# [Data for analysis]

- - -

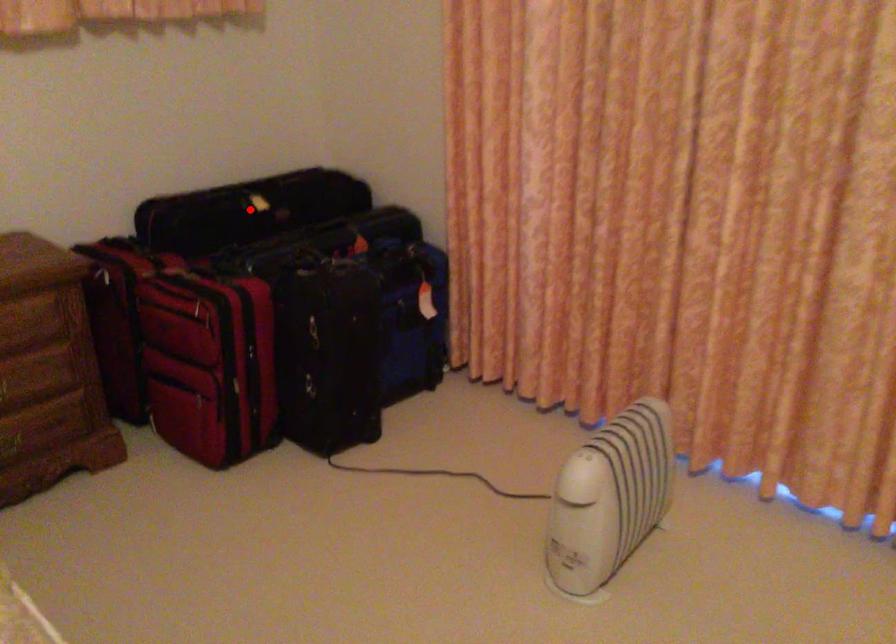
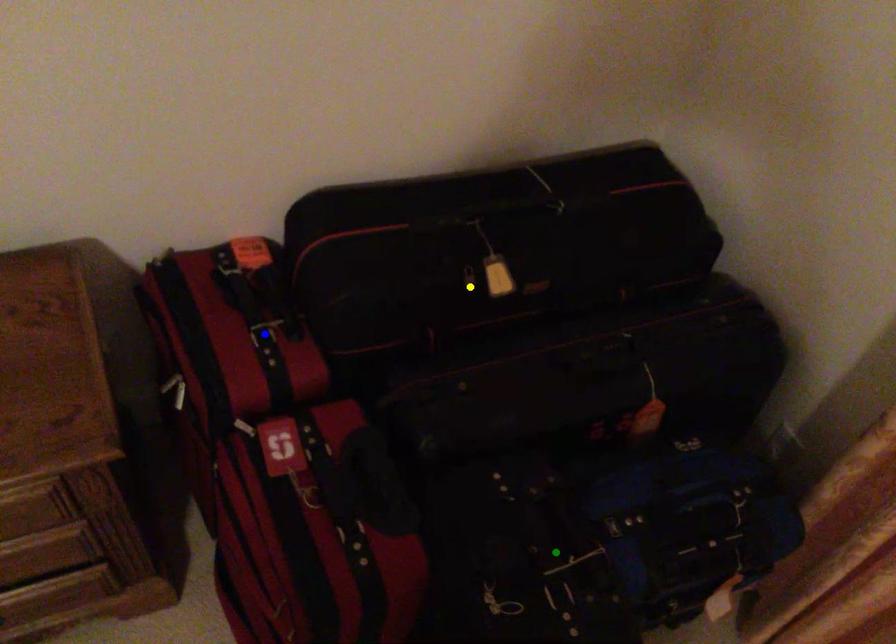
Question: I am providing you with two images of the same scene from different viewpoints. A red point is marked on the first image. You are given multiple points on the second image. Which spot in image 2 lines up with the point in image 1?

Choices:
 (A) green point
 (B) yellow point
 (C) blue point

Answer: (B)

- - -

# [Instructions for the task]
Give back every line of the material above word for word, leaving out the pictures.

# [Answer for this exercise]
Question: I am providing you with two images of the same scene from different viewpoints. A red point is marked on the first image. You are given multiple points on the second image. Which spot in image 2 lines up with the point in image 1?

Choices:
 (A) green point
 (B) yellow point
 (C) blue point

Answer: (B)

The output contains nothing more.